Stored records

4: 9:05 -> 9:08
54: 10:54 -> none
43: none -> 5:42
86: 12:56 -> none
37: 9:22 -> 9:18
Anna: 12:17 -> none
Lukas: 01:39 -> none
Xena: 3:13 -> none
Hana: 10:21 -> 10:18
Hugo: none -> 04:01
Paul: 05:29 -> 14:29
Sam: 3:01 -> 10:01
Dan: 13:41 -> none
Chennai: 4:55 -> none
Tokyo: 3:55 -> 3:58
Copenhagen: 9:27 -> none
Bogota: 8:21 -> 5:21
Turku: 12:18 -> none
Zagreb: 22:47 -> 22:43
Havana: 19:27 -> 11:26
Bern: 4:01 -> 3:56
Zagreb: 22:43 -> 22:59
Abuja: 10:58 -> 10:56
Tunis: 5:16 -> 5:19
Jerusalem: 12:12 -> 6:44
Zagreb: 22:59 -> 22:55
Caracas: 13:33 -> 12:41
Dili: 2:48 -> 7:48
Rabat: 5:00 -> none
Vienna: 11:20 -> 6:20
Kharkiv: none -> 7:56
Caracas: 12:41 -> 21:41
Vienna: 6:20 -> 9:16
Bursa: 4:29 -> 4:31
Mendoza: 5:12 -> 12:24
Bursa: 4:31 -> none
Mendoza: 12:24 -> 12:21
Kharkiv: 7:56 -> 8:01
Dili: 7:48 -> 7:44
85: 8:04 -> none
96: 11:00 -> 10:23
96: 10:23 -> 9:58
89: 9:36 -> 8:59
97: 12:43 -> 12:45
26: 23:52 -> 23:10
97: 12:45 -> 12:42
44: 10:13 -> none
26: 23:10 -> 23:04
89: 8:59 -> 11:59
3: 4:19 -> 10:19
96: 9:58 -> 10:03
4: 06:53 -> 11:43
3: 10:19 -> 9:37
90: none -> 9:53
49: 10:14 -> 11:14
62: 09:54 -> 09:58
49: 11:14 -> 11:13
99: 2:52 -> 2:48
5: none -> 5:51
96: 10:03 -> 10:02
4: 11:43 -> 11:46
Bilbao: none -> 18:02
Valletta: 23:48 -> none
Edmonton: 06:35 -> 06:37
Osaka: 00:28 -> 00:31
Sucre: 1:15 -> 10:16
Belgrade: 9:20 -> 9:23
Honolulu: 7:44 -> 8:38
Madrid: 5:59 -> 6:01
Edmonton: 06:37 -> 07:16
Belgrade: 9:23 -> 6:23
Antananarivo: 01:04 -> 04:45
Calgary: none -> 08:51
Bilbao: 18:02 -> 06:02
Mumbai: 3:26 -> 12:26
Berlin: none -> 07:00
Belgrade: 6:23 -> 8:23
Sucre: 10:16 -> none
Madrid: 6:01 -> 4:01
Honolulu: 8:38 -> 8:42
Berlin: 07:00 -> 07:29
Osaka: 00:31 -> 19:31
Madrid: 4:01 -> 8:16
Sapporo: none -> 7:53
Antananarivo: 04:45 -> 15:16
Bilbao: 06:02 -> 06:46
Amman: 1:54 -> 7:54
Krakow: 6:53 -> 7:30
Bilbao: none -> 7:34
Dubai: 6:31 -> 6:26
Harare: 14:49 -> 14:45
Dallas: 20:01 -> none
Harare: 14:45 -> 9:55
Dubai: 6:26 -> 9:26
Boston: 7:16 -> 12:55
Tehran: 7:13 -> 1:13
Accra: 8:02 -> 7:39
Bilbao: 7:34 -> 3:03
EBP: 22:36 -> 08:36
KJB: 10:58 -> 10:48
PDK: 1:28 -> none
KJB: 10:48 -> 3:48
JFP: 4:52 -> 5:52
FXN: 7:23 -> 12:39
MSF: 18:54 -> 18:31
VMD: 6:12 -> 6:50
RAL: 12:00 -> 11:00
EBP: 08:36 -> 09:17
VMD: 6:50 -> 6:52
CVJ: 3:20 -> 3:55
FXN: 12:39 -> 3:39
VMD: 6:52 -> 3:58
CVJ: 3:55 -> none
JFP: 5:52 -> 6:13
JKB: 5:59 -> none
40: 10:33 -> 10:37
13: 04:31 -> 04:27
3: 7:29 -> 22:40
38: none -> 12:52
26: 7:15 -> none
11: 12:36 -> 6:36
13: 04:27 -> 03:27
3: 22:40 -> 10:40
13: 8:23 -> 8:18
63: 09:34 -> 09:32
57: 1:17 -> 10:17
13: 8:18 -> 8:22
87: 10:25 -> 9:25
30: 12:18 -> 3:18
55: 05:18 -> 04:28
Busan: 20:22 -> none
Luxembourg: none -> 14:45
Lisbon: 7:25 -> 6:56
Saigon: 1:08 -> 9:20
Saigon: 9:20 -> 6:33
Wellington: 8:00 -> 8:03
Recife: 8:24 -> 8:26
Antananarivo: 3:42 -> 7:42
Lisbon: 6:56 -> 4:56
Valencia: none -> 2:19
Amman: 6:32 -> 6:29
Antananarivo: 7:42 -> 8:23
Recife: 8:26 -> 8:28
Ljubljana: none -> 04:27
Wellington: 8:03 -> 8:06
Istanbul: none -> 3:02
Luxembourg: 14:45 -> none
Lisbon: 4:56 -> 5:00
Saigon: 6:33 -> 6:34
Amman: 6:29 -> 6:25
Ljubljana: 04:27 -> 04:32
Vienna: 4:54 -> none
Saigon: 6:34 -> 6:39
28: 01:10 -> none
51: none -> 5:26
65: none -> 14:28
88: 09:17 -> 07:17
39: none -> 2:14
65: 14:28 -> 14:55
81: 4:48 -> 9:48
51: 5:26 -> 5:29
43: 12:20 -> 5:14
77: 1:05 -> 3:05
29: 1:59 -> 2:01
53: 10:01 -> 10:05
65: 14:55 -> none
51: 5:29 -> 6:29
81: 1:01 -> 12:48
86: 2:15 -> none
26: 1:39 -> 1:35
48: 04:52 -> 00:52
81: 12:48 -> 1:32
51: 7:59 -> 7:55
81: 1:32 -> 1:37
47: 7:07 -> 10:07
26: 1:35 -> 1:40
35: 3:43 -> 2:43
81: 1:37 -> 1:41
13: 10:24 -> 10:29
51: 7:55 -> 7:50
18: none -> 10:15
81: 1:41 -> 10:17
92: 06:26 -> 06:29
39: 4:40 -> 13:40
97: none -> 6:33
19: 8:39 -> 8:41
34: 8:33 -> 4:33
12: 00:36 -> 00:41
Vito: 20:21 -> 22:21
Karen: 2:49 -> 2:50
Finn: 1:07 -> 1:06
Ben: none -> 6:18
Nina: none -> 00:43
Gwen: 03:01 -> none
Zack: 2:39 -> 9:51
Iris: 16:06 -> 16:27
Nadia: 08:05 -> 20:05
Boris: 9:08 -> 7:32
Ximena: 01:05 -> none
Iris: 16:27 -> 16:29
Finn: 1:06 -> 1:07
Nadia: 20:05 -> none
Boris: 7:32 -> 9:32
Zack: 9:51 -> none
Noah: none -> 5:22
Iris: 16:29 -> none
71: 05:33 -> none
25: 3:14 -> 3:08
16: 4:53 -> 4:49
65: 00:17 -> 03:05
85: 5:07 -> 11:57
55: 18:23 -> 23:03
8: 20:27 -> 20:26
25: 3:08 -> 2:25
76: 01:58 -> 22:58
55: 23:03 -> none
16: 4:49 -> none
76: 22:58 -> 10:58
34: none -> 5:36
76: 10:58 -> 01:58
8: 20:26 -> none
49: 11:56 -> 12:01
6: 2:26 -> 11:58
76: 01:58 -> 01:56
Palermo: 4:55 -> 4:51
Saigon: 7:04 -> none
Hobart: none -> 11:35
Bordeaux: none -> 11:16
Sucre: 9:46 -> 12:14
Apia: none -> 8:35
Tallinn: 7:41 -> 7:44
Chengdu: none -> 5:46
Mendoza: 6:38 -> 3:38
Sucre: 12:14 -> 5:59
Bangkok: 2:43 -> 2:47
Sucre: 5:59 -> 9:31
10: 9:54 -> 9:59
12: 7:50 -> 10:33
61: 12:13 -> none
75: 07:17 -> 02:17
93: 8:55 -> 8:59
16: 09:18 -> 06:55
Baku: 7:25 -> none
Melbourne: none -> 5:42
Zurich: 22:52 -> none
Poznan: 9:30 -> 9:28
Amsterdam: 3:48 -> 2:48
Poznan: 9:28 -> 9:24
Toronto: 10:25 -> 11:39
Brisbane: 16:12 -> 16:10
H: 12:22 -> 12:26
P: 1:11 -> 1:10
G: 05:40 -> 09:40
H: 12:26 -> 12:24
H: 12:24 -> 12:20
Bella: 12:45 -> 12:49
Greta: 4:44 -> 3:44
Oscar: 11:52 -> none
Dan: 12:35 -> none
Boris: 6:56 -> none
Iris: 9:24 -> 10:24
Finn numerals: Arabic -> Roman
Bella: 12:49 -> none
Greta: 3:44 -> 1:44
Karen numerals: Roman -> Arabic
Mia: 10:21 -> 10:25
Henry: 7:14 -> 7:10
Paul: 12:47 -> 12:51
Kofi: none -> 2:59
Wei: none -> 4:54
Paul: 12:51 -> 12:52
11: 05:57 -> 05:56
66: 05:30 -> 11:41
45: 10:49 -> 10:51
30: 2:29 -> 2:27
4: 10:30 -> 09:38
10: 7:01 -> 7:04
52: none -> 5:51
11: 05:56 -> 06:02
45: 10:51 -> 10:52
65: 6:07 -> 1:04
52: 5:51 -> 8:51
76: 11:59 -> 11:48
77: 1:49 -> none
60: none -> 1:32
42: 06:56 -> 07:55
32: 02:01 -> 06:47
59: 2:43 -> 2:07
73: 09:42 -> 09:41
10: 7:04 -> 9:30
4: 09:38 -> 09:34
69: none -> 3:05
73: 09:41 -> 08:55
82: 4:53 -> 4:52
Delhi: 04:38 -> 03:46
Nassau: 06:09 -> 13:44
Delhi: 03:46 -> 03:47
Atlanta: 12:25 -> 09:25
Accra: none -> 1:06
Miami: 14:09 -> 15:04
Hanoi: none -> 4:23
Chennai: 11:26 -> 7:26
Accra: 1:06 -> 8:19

Objective:
Go through the data above and copy out every line that contains the word "Roman".

Full answer:
Finn numerals: Arabic -> Roman
Karen numerals: Roman -> Arabic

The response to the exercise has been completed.